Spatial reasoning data
▼▼▼

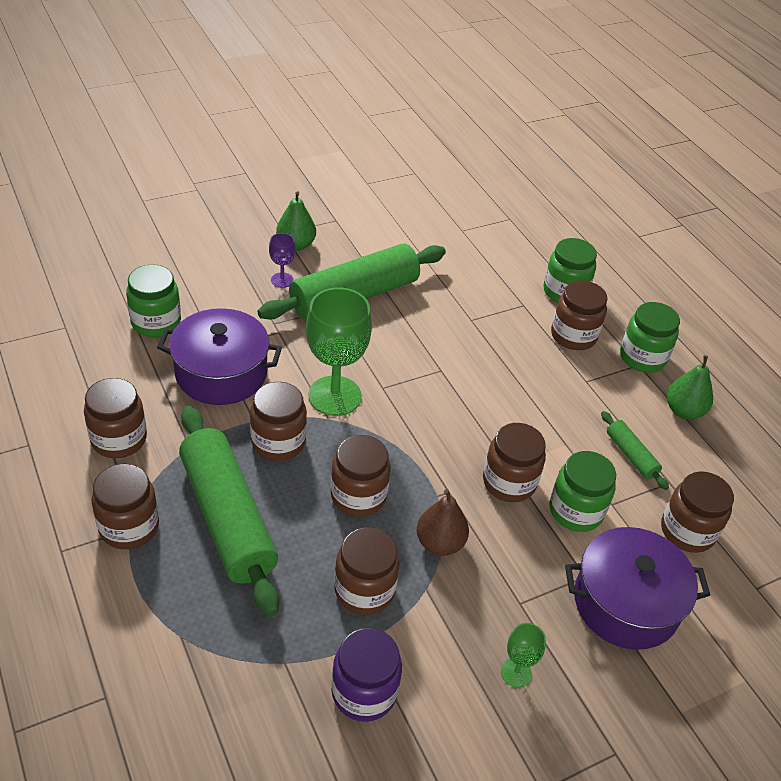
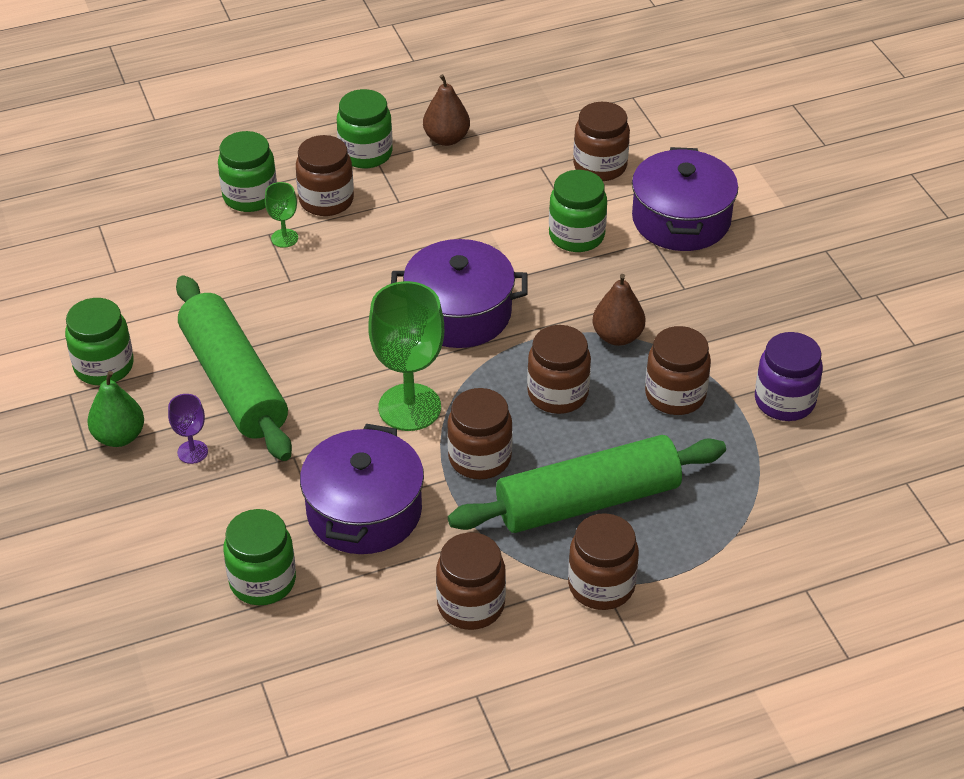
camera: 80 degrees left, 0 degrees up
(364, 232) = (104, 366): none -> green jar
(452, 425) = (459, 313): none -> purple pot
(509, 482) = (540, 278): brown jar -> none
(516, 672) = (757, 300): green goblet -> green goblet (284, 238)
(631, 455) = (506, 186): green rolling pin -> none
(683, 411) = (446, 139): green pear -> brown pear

▲▲▲

◆ **YOUR INSTRUCTIONS**: Please make an exact copy of the lines from the one holding "(509, 482) = (540, 278): brown jar -> none" through the final line of the records above, nothing more.

◆ **EXPECTED OUTPUT**:
(509, 482) = (540, 278): brown jar -> none
(516, 672) = (757, 300): green goblet -> green goblet (284, 238)
(631, 455) = (506, 186): green rolling pin -> none
(683, 411) = (446, 139): green pear -> brown pear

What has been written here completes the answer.